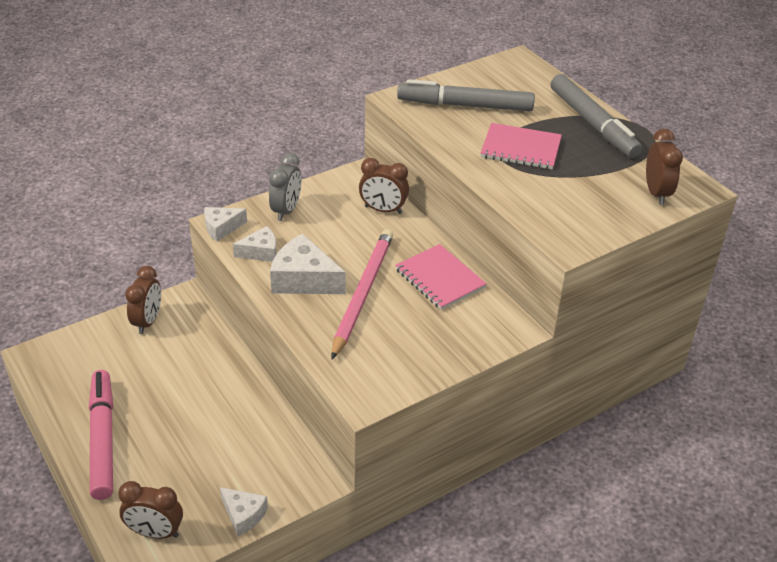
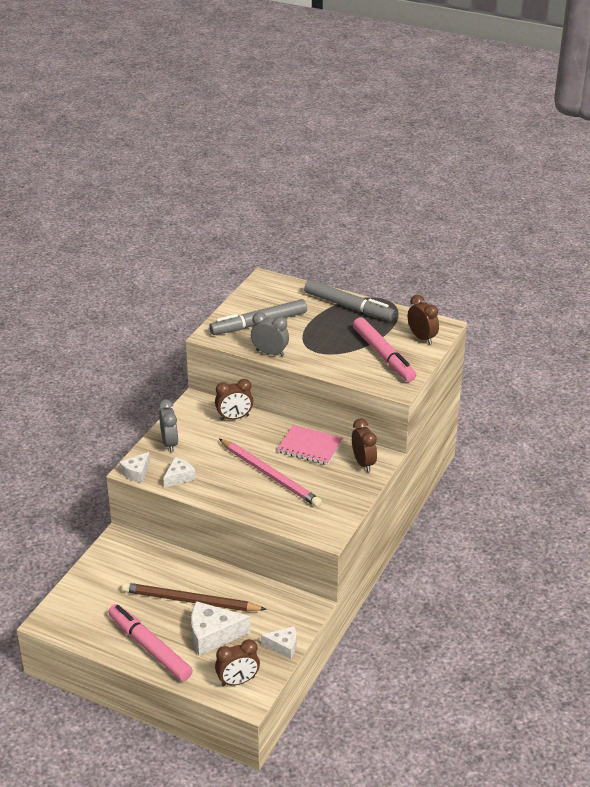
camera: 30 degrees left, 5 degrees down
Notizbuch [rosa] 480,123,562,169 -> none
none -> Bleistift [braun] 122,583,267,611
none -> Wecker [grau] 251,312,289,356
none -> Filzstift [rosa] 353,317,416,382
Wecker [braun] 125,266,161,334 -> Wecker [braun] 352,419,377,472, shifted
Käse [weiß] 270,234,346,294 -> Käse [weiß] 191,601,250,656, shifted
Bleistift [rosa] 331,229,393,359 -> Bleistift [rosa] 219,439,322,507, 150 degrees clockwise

-*-

(WHAT THIS TASK INVOLVES): Go through the entries above and write them out again exactly, images left behind.

(TASK RESULT):
camera: 30 degrees left, 5 degrees down
Notizbuch [rosa] 480,123,562,169 -> none
none -> Bleistift [braun] 122,583,267,611
none -> Wecker [grau] 251,312,289,356
none -> Filzstift [rosa] 353,317,416,382
Wecker [braun] 125,266,161,334 -> Wecker [braun] 352,419,377,472, shifted
Käse [weiß] 270,234,346,294 -> Käse [weiß] 191,601,250,656, shifted
Bleistift [rosa] 331,229,393,359 -> Bleistift [rosa] 219,439,322,507, 150 degrees clockwise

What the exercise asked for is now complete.